#### [Task brief]
A word-for-word copy of the entries, with the images left out, is what you should write.

(Entries taken from a collection)

· · · · ·

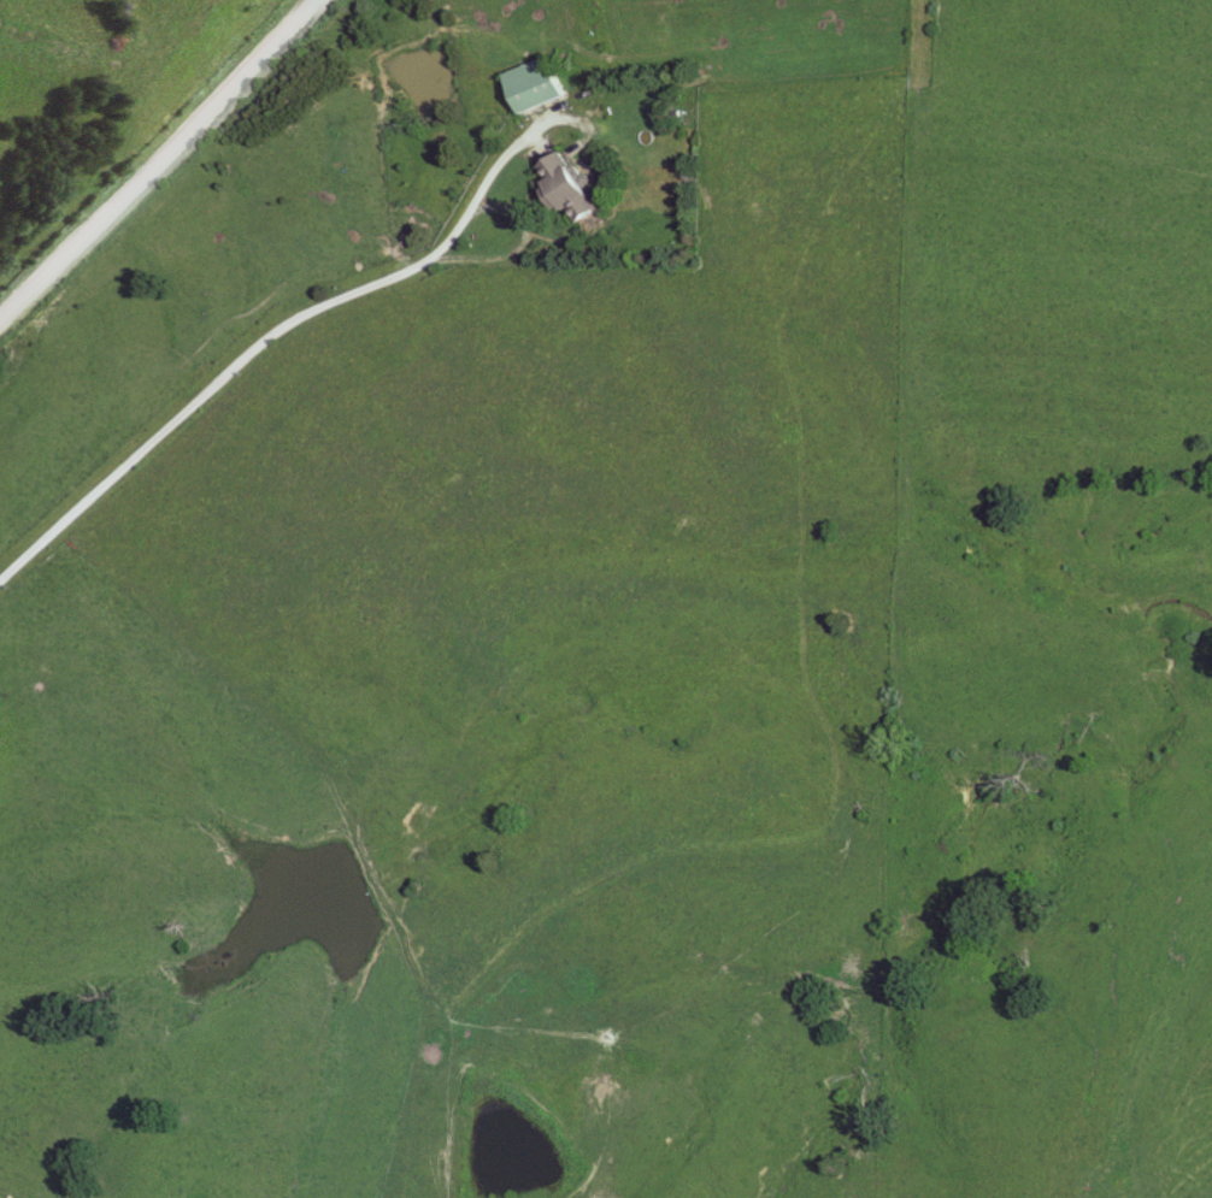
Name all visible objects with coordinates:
building: (529, 86)
road: (153, 160)
building: (563, 190)
road: (267, 342)

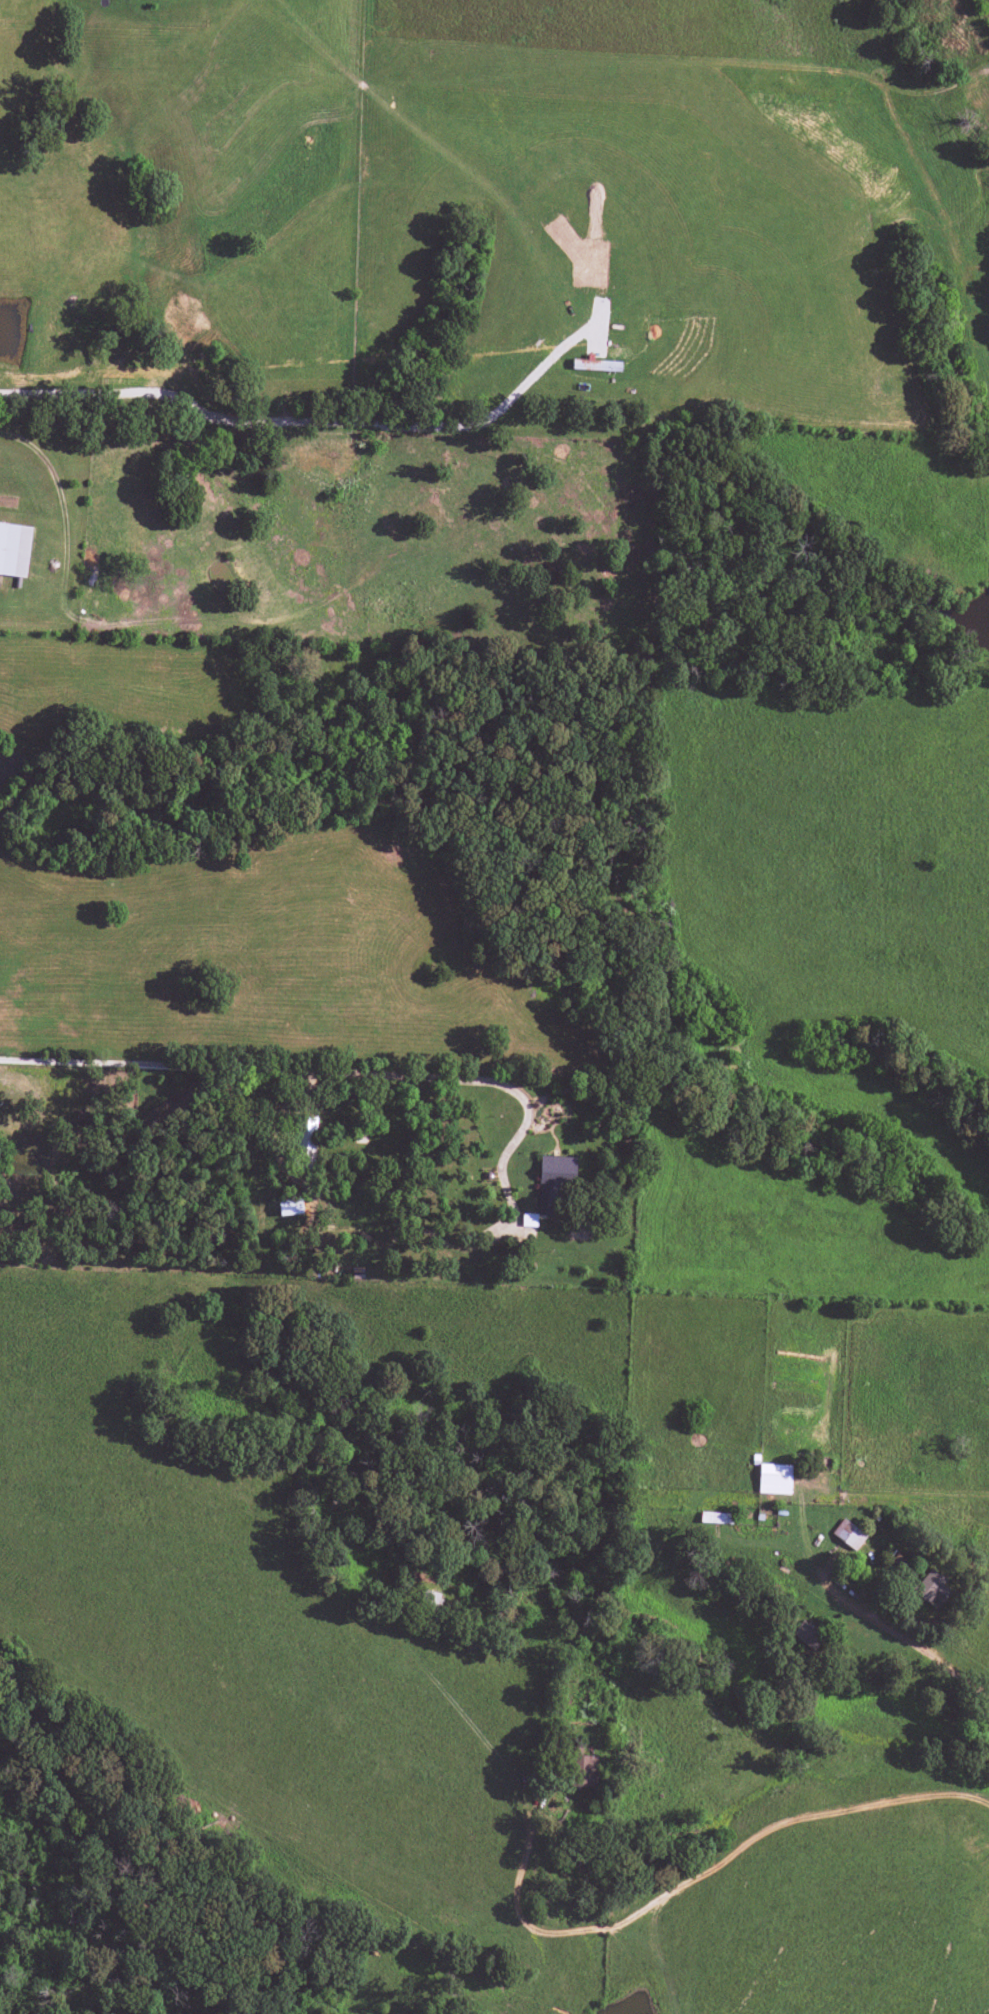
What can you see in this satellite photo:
building: (14, 549)
road: (320, 1071)
building: (553, 1181)
building: (290, 1207)
building: (774, 1478)
building: (848, 1534)
building: (932, 1589)
road: (902, 1634)
building: (810, 1636)
road: (683, 1884)

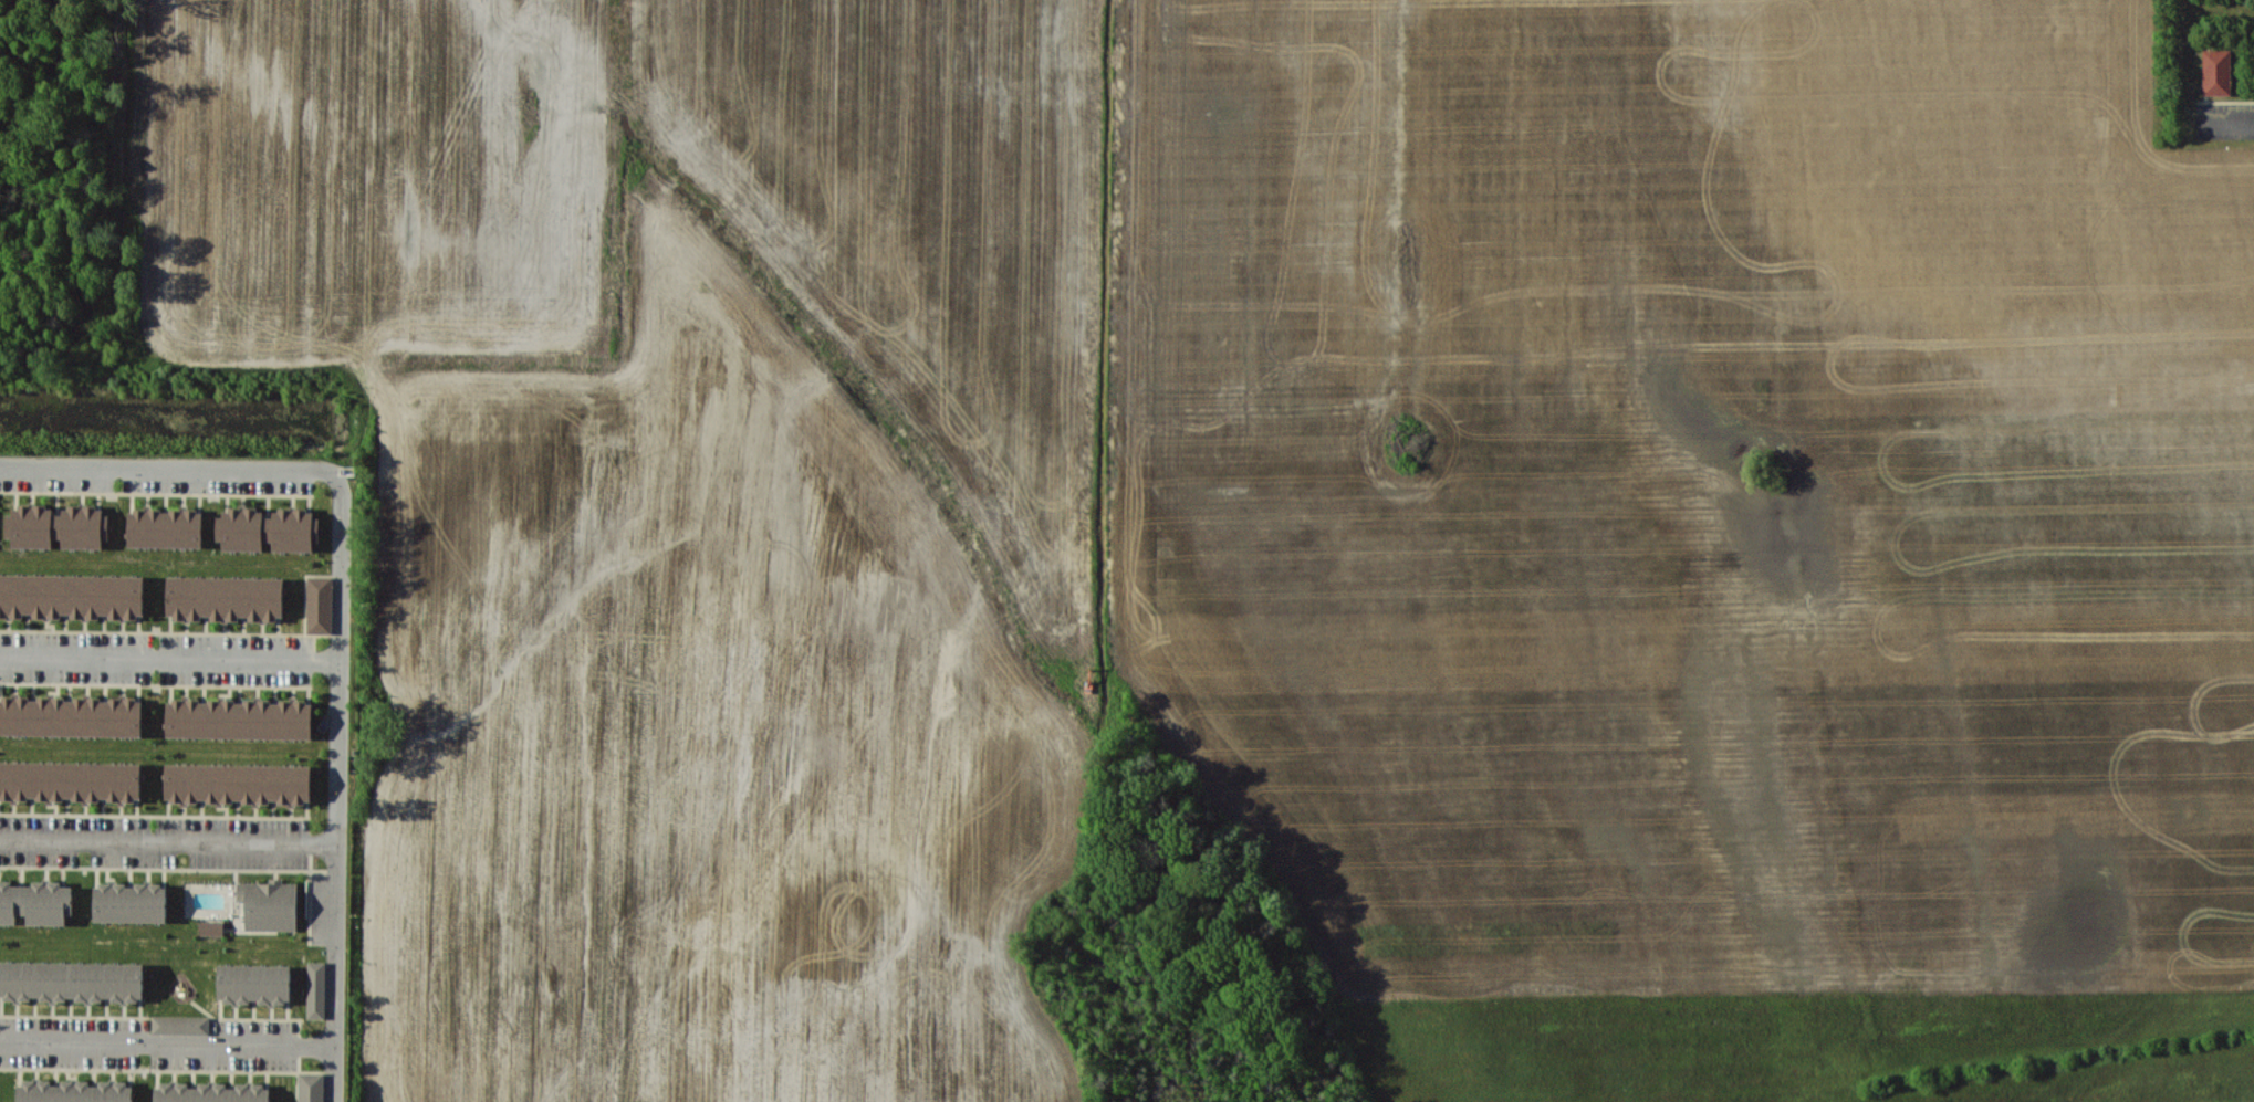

· · · · ·

#### [Output for this exercise]
Name all visible objects with coordinates:
building: (529, 86)
road: (153, 160)
building: (563, 190)
road: (267, 342)

What can you see in this satellite photo:
building: (14, 549)
road: (320, 1071)
building: (553, 1181)
building: (290, 1207)
building: (774, 1478)
building: (848, 1534)
building: (932, 1589)
road: (902, 1634)
building: (810, 1636)
road: (683, 1884)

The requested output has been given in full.